- **The problem**
Give the data again exactly as written, skipping any pictures.

Edit difference data
□ □ □ □ □

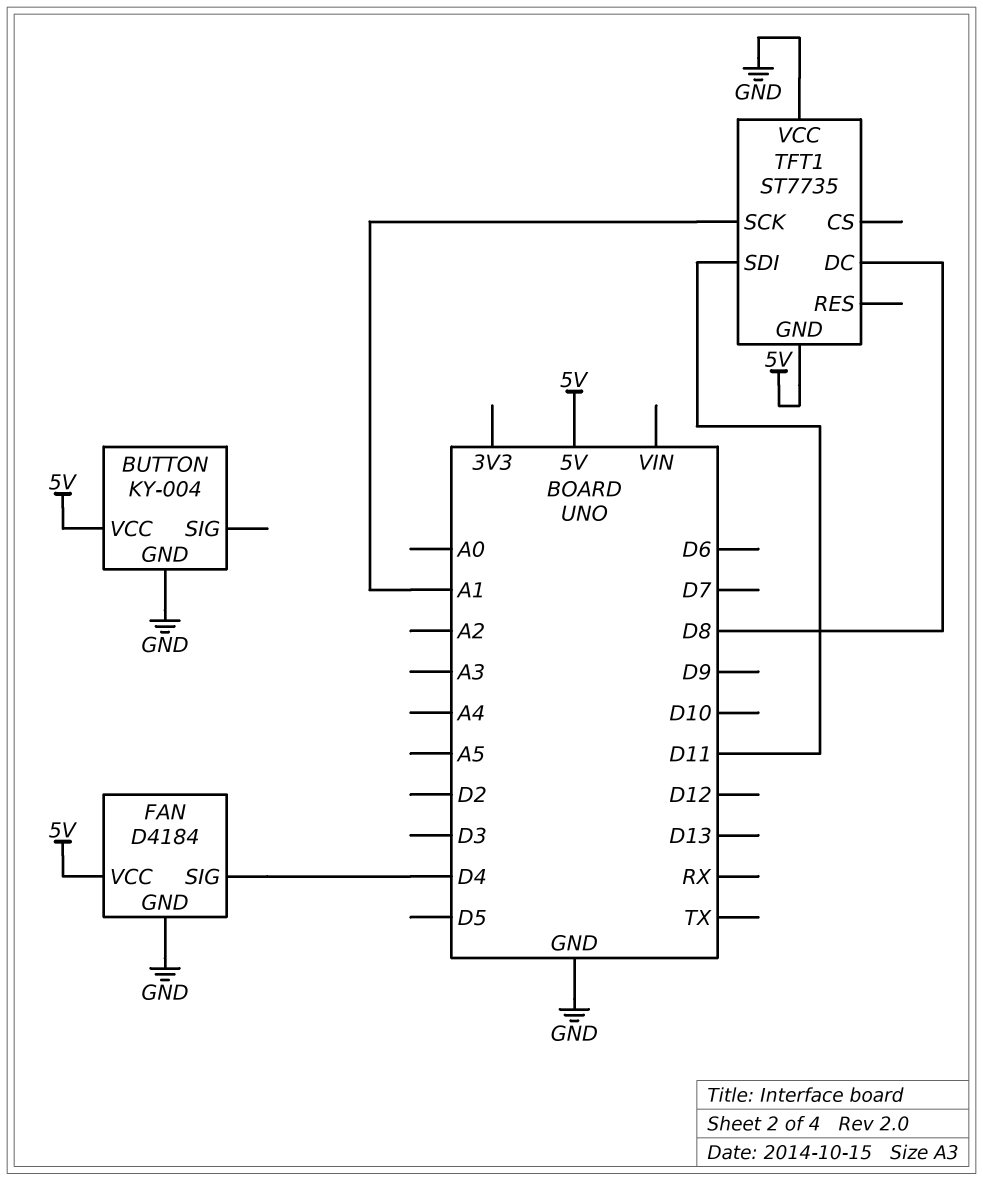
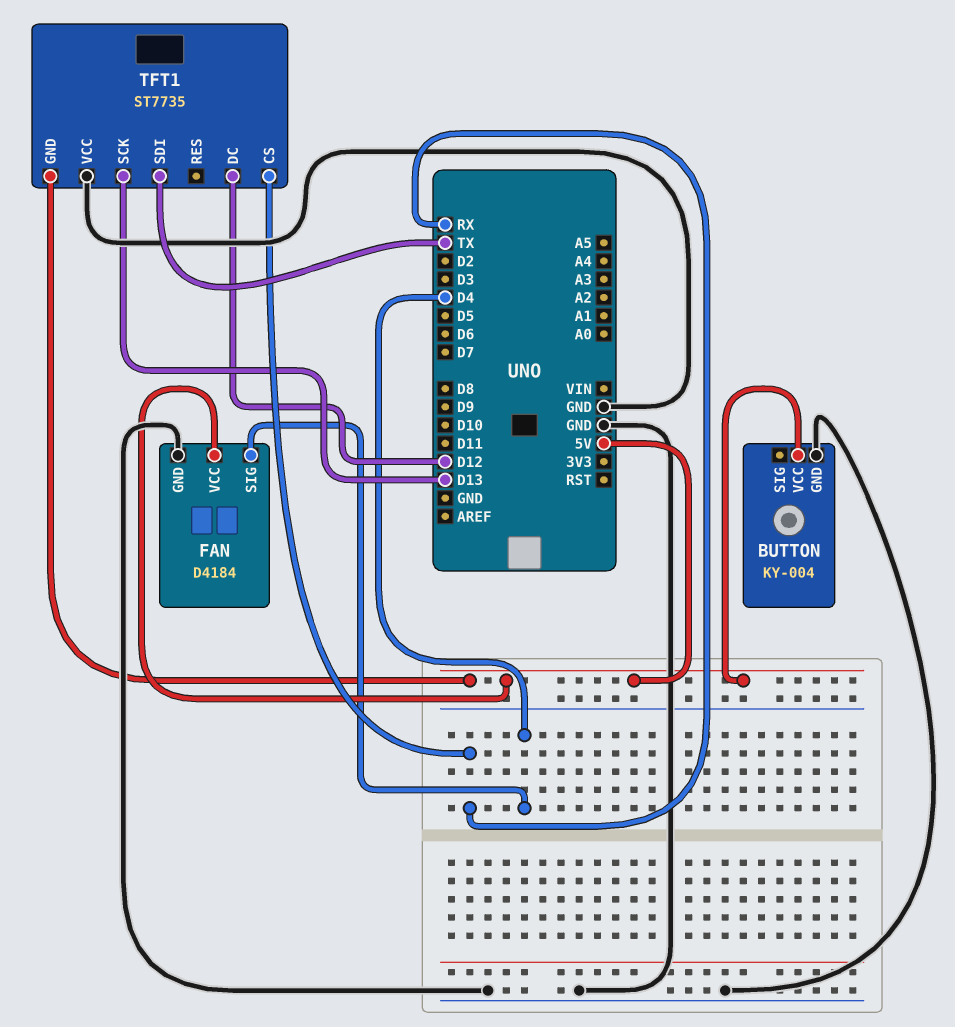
TFT1 pin CS: none -> RX
TFT1 pin DC: D8 -> D12
TFT1 pin SCK: A1 -> D13
TFT1 pin SDI: D11 -> TX

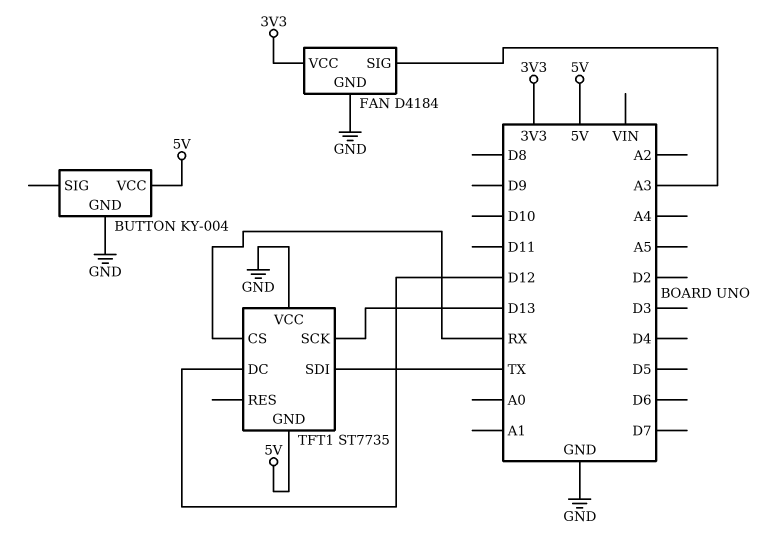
FAN pin SIG: D4 -> A3
FAN pin VCC: 5V -> 3V3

□ □ □ □ □

- **Solved exercise**
TFT1 pin CS: none -> RX
TFT1 pin DC: D8 -> D12
TFT1 pin SCK: A1 -> D13
TFT1 pin SDI: D11 -> TX

FAN pin SIG: D4 -> A3
FAN pin VCC: 5V -> 3V3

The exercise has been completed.